Below is a block of records; please copy all of them exactly.

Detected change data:
BEGIN

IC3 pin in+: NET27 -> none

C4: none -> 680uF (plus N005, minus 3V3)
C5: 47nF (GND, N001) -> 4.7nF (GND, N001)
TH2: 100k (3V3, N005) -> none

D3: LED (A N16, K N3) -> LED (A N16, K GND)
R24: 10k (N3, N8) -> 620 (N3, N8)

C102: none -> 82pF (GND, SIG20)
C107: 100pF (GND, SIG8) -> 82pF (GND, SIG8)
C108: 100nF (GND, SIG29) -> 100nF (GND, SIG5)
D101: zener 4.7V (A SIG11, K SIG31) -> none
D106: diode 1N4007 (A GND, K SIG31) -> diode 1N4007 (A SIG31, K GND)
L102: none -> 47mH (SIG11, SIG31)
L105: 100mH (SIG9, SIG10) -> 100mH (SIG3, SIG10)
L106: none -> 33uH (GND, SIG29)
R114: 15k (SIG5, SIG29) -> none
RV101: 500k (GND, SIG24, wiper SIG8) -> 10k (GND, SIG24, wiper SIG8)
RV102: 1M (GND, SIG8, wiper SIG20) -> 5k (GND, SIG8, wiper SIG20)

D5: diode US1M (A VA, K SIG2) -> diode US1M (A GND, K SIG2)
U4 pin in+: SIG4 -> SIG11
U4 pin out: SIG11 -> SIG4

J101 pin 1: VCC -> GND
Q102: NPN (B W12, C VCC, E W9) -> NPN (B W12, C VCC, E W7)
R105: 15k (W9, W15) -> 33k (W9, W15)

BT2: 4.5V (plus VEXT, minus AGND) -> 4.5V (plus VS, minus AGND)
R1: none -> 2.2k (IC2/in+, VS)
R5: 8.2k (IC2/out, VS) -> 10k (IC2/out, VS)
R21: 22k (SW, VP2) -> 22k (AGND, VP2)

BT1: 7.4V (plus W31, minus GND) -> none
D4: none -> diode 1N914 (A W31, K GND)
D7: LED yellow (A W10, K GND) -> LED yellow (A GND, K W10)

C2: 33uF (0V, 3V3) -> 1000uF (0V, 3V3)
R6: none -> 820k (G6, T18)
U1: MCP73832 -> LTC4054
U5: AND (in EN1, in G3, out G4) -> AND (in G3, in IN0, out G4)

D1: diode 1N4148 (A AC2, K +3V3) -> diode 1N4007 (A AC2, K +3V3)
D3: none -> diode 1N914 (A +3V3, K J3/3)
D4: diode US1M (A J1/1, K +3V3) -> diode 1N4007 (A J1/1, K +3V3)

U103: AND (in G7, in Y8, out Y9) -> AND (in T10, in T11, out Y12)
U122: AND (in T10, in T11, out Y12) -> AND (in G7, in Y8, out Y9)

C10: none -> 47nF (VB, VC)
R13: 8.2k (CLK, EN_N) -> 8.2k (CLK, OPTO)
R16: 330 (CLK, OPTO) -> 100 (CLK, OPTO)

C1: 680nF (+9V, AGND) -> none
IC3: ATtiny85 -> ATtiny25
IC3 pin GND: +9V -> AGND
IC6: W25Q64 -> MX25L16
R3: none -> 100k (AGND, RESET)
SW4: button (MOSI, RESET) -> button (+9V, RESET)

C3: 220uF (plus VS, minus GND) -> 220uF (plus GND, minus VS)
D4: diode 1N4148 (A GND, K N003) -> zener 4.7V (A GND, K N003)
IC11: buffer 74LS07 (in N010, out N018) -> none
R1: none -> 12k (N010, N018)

END

- SOLUTION TO THIS PROBLEM
IC3 pin in+: NET27 -> none

C4: none -> 680uF (plus N005, minus 3V3)
C5: 47nF (GND, N001) -> 4.7nF (GND, N001)
TH2: 100k (3V3, N005) -> none

D3: LED (A N16, K N3) -> LED (A N16, K GND)
R24: 10k (N3, N8) -> 620 (N3, N8)

C102: none -> 82pF (GND, SIG20)
C107: 100pF (GND, SIG8) -> 82pF (GND, SIG8)
C108: 100nF (GND, SIG29) -> 100nF (GND, SIG5)
D101: zener 4.7V (A SIG11, K SIG31) -> none
D106: diode 1N4007 (A GND, K SIG31) -> diode 1N4007 (A SIG31, K GND)
L102: none -> 47mH (SIG11, SIG31)
L105: 100mH (SIG9, SIG10) -> 100mH (SIG3, SIG10)
L106: none -> 33uH (GND, SIG29)
R114: 15k (SIG5, SIG29) -> none
RV101: 500k (GND, SIG24, wiper SIG8) -> 10k (GND, SIG24, wiper SIG8)
RV102: 1M (GND, SIG8, wiper SIG20) -> 5k (GND, SIG8, wiper SIG20)

D5: diode US1M (A VA, K SIG2) -> diode US1M (A GND, K SIG2)
U4 pin in+: SIG4 -> SIG11
U4 pin out: SIG11 -> SIG4

J101 pin 1: VCC -> GND
Q102: NPN (B W12, C VCC, E W9) -> NPN (B W12, C VCC, E W7)
R105: 15k (W9, W15) -> 33k (W9, W15)

BT2: 4.5V (plus VEXT, minus AGND) -> 4.5V (plus VS, minus AGND)
R1: none -> 2.2k (IC2/in+, VS)
R5: 8.2k (IC2/out, VS) -> 10k (IC2/out, VS)
R21: 22k (SW, VP2) -> 22k (AGND, VP2)

BT1: 7.4V (plus W31, minus GND) -> none
D4: none -> diode 1N914 (A W31, K GND)
D7: LED yellow (A W10, K GND) -> LED yellow (A GND, K W10)

C2: 33uF (0V, 3V3) -> 1000uF (0V, 3V3)
R6: none -> 820k (G6, T18)
U1: MCP73832 -> LTC4054
U5: AND (in EN1, in G3, out G4) -> AND (in G3, in IN0, out G4)

D1: diode 1N4148 (A AC2, K +3V3) -> diode 1N4007 (A AC2, K +3V3)
D3: none -> diode 1N914 (A +3V3, K J3/3)
D4: diode US1M (A J1/1, K +3V3) -> diode 1N4007 (A J1/1, K +3V3)

U103: AND (in G7, in Y8, out Y9) -> AND (in T10, in T11, out Y12)
U122: AND (in T10, in T11, out Y12) -> AND (in G7, in Y8, out Y9)

C10: none -> 47nF (VB, VC)
R13: 8.2k (CLK, EN_N) -> 8.2k (CLK, OPTO)
R16: 330 (CLK, OPTO) -> 100 (CLK, OPTO)

C1: 680nF (+9V, AGND) -> none
IC3: ATtiny85 -> ATtiny25
IC3 pin GND: +9V -> AGND
IC6: W25Q64 -> MX25L16
R3: none -> 100k (AGND, RESET)
SW4: button (MOSI, RESET) -> button (+9V, RESET)

C3: 220uF (plus VS, minus GND) -> 220uF (plus GND, minus VS)
D4: diode 1N4148 (A GND, K N003) -> zener 4.7V (A GND, K N003)
IC11: buffer 74LS07 (in N010, out N018) -> none
R1: none -> 12k (N010, N018)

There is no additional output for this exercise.